*Working data*
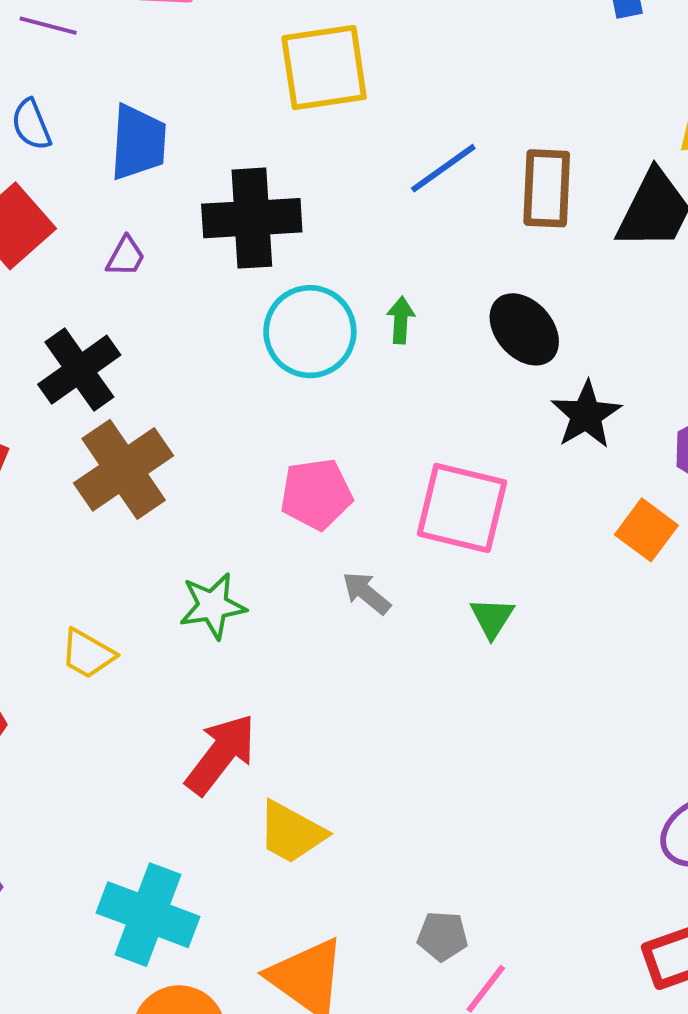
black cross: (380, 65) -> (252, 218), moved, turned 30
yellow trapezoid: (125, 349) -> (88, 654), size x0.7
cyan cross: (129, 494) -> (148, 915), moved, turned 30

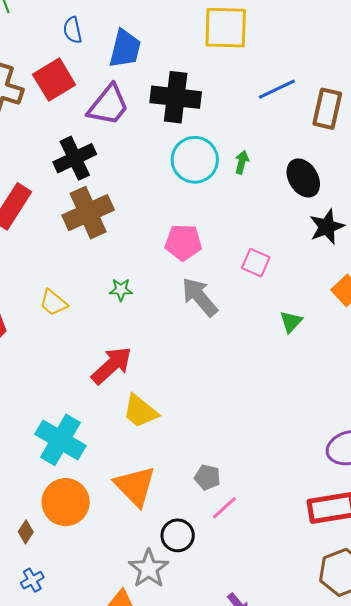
purple trapezoid: (126, 256) -> (108, 105), size x2.0
pink square: (462, 508) -> (256, 263), size x0.6
gray arrow: (366, 593) -> (200, 297), size x1.6
green star: (213, 606) -> (121, 290), size x0.7
green triangle: (492, 618) -> (291, 322), moved

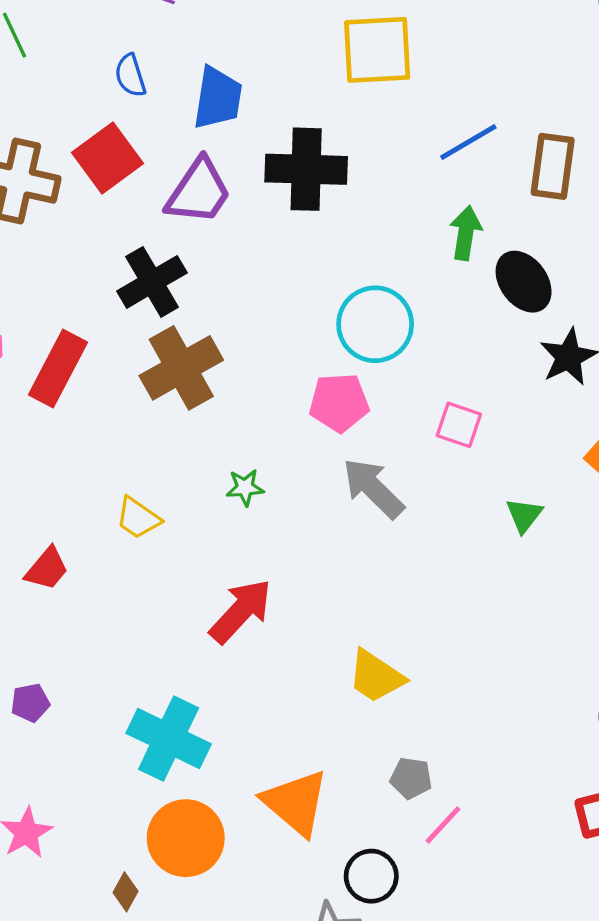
cyan circle: (195, 160) -> (375, 324), moved
green arrow: (242, 162) -> (466, 233), moved, size x1.4
yellow trapezoid: (140, 411) -> (376, 676), moved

*What to do*
Repeat only what runs from the first line of the records above to the line with "green arrow: (242, 162)", both included, word for word, minus the pictures.

*Output for this exercise*
black cross: (380, 65) -> (252, 218), moved, turned 30
yellow trapezoid: (125, 349) -> (88, 654), size x0.7
cyan cross: (129, 494) -> (148, 915), moved, turned 30

purple trapezoid: (126, 256) -> (108, 105), size x2.0
pink square: (462, 508) -> (256, 263), size x0.6
gray arrow: (366, 593) -> (200, 297), size x1.6
green star: (213, 606) -> (121, 290), size x0.7
green triangle: (492, 618) -> (291, 322), moved

cyan circle: (195, 160) -> (375, 324), moved
green arrow: (242, 162) -> (466, 233), moved, size x1.4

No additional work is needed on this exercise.